* Written task
Reproduce exactly, and only, the lines below from the one containing "black jar [222,263,281,311]" through the one containing "orange can [776,39,856,161]".

* Raw data
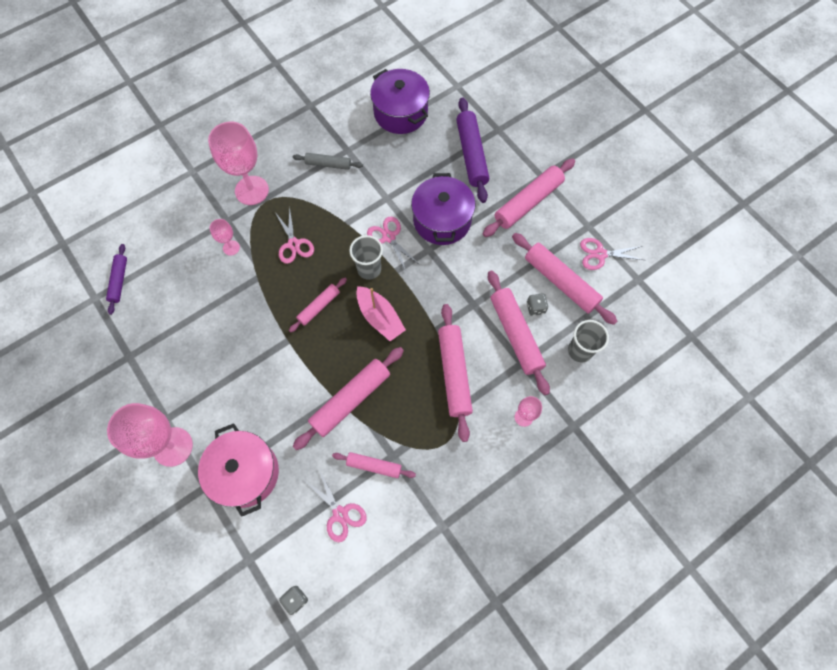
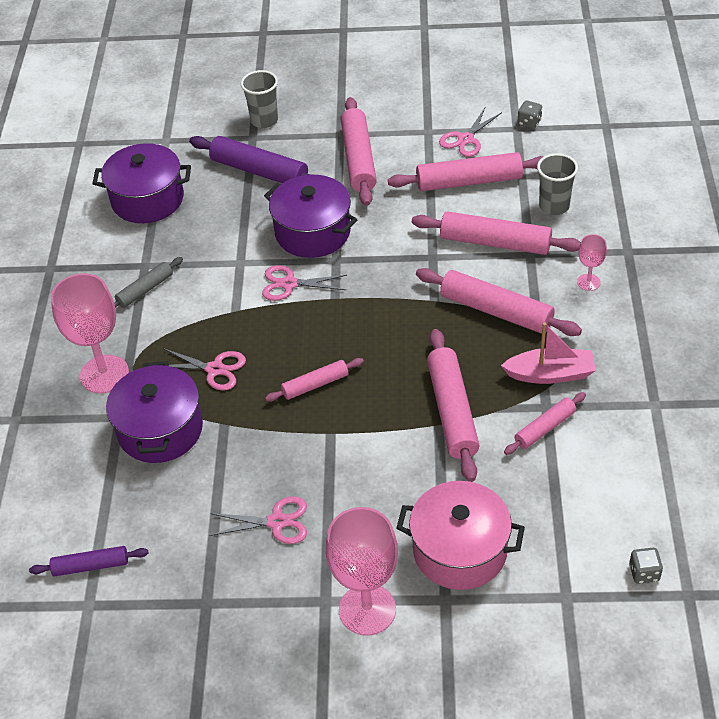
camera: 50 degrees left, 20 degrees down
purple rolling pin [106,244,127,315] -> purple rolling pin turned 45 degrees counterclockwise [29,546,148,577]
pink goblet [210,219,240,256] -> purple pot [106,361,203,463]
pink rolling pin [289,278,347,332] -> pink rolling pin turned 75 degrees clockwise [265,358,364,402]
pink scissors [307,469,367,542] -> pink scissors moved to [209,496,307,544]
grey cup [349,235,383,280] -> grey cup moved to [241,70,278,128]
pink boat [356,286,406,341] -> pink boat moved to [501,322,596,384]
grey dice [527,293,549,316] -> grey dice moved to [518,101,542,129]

--

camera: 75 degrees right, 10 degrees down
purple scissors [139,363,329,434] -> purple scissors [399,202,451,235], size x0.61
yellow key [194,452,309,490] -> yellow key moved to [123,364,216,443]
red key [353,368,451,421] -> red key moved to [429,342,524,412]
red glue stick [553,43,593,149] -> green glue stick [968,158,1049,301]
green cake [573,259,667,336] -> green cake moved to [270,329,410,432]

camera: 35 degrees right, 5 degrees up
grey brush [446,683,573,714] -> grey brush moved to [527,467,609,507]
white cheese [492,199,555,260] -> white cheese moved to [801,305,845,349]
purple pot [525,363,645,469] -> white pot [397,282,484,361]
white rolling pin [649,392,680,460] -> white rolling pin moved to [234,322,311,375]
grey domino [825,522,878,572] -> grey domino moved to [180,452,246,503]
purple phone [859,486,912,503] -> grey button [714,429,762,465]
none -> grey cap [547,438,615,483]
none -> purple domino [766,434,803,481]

* * *

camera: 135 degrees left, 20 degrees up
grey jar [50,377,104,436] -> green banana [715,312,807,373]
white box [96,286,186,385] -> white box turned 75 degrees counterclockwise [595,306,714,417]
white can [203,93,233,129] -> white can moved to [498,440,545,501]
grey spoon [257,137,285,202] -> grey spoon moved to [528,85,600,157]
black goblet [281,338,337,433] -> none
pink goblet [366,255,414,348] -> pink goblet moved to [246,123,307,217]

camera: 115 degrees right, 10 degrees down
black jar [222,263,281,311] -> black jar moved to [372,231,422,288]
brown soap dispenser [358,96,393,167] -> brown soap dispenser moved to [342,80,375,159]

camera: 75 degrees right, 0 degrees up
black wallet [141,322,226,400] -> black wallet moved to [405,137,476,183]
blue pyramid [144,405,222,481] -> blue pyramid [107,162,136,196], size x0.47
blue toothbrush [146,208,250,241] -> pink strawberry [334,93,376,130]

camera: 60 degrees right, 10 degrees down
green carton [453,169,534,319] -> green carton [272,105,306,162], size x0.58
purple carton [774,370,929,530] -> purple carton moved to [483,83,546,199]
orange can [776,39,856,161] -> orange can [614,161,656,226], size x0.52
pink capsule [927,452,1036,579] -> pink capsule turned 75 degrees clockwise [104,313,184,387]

* Result of the task
black jar [222,263,281,311] -> black jar moved to [372,231,422,288]
brown soap dispenser [358,96,393,167] -> brown soap dispenser moved to [342,80,375,159]

camera: 75 degrees right, 0 degrees up
black wallet [141,322,226,400] -> black wallet moved to [405,137,476,183]
blue pyramid [144,405,222,481] -> blue pyramid [107,162,136,196], size x0.47
blue toothbrush [146,208,250,241] -> pink strawberry [334,93,376,130]

camera: 60 degrees right, 10 degrees down
green carton [453,169,534,319] -> green carton [272,105,306,162], size x0.58
purple carton [774,370,929,530] -> purple carton moved to [483,83,546,199]
orange can [776,39,856,161] -> orange can [614,161,656,226], size x0.52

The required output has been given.